- [Supplied data]
Start of Block

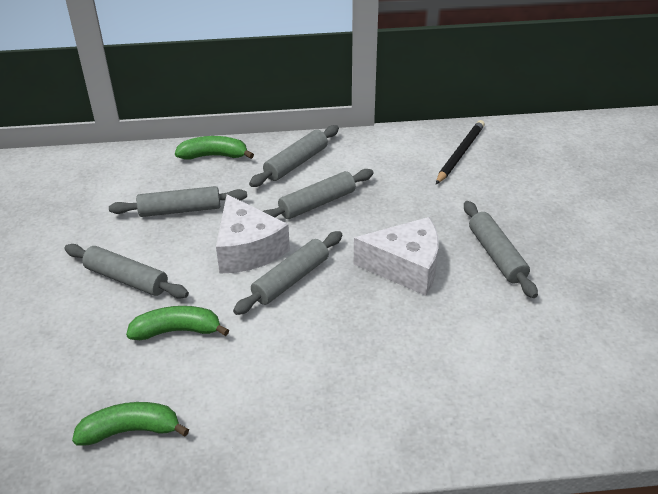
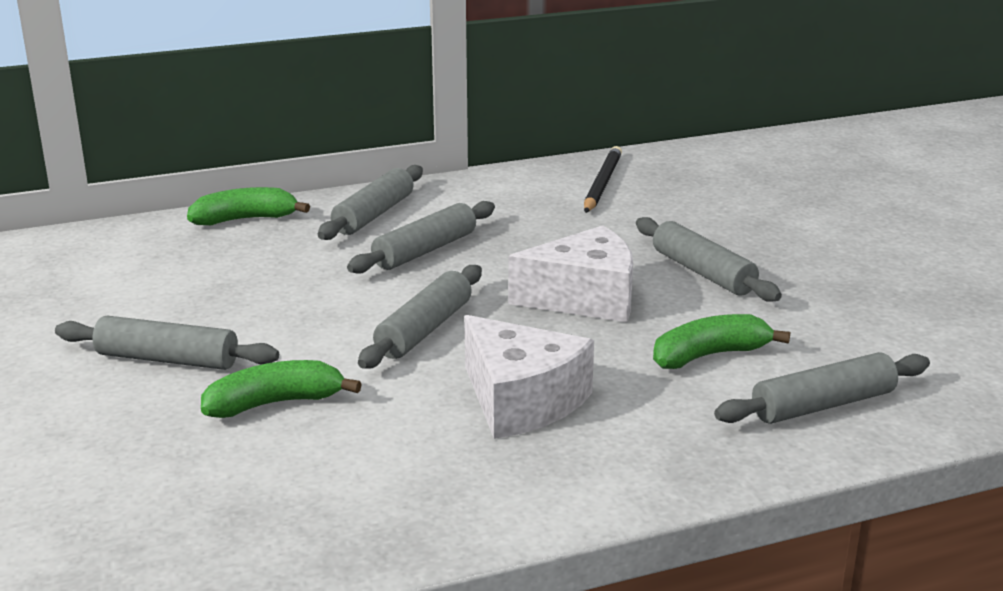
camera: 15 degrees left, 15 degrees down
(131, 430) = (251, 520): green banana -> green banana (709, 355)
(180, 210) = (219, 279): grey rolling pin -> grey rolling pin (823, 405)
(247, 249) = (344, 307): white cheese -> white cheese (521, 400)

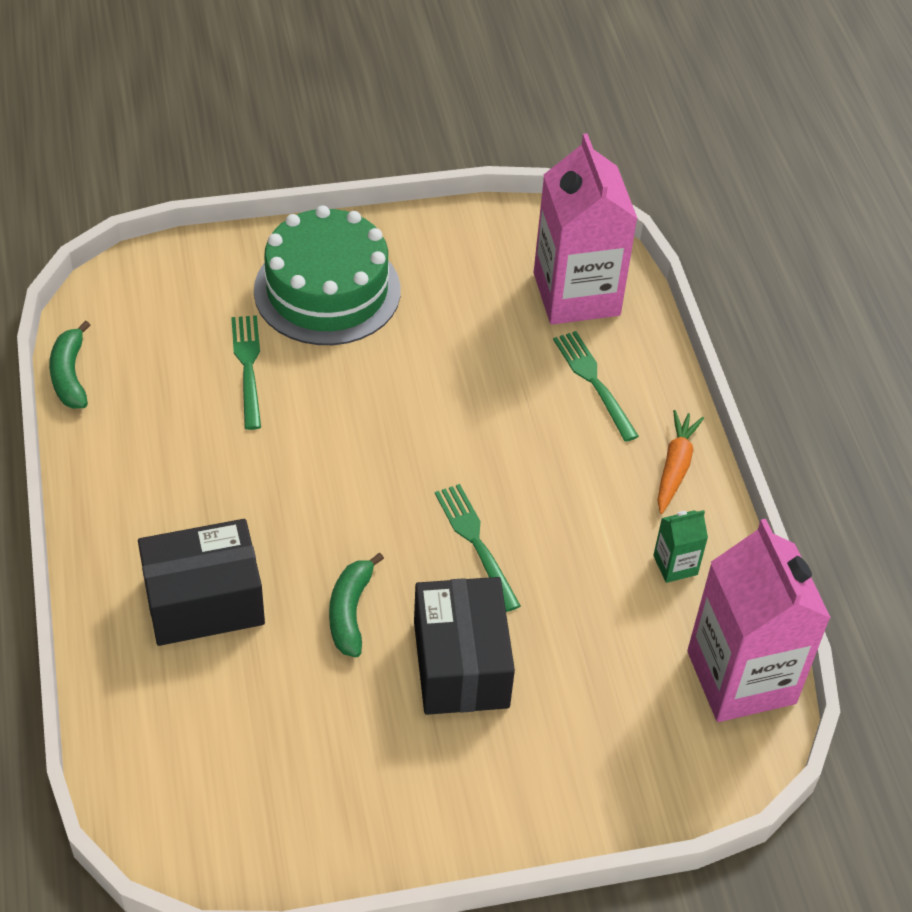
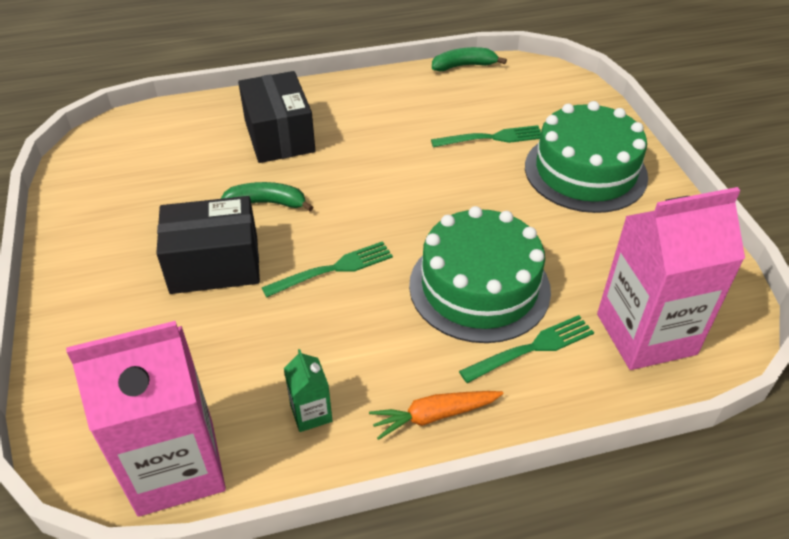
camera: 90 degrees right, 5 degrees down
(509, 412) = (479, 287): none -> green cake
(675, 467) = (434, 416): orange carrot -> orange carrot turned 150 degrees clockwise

End of Block
Start of Block

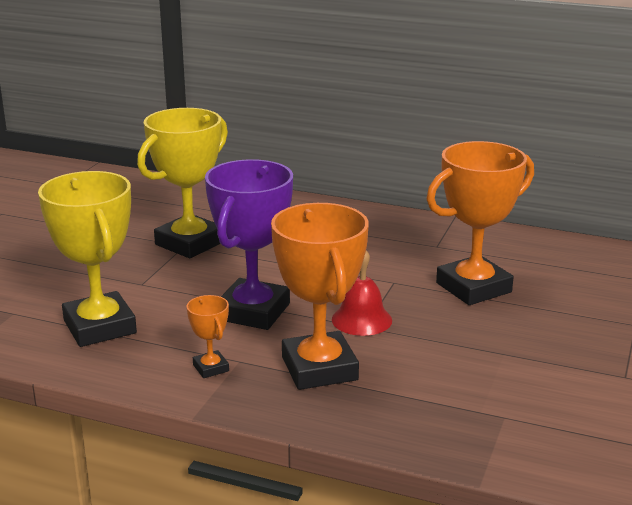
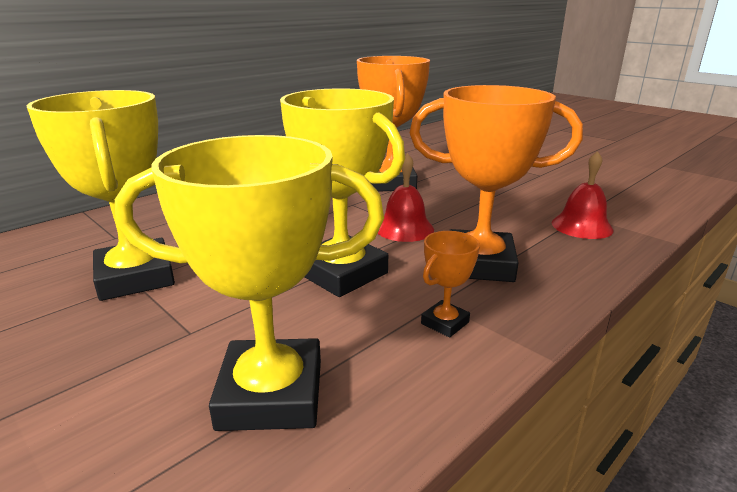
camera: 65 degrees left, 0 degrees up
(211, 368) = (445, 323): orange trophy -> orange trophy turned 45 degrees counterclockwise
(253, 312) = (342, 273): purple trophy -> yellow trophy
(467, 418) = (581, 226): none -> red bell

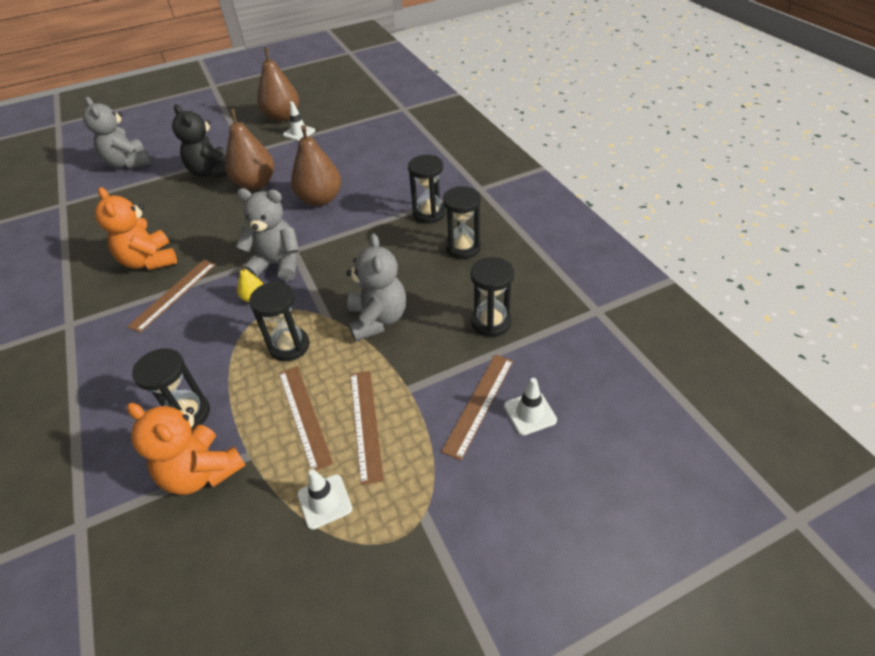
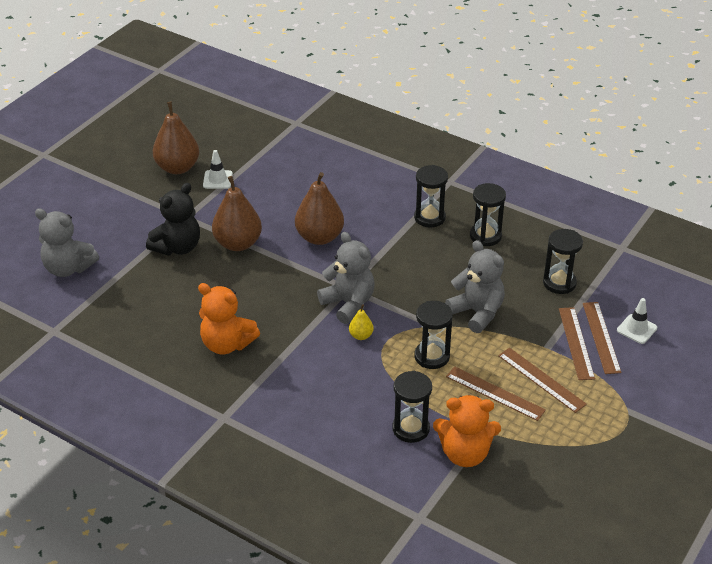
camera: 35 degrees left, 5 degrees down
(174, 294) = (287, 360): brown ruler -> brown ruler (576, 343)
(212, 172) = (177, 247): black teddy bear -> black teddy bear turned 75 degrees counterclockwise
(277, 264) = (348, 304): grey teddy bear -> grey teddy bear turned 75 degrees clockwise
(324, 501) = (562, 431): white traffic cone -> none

End of Block

- [Brief] Please copy each line of the records above in which the word "degrees" can be found.

- [Finished task]
camera: 15 degrees left, 15 degrees down
camera: 90 degrees right, 5 degrees down
(675, 467) = (434, 416): orange carrot -> orange carrot turned 150 degrees clockwise
camera: 65 degrees left, 0 degrees up
(211, 368) = (445, 323): orange trophy -> orange trophy turned 45 degrees counterclockwise
camera: 35 degrees left, 5 degrees down
(212, 172) = (177, 247): black teddy bear -> black teddy bear turned 75 degrees counterclockwise
(277, 264) = (348, 304): grey teddy bear -> grey teddy bear turned 75 degrees clockwise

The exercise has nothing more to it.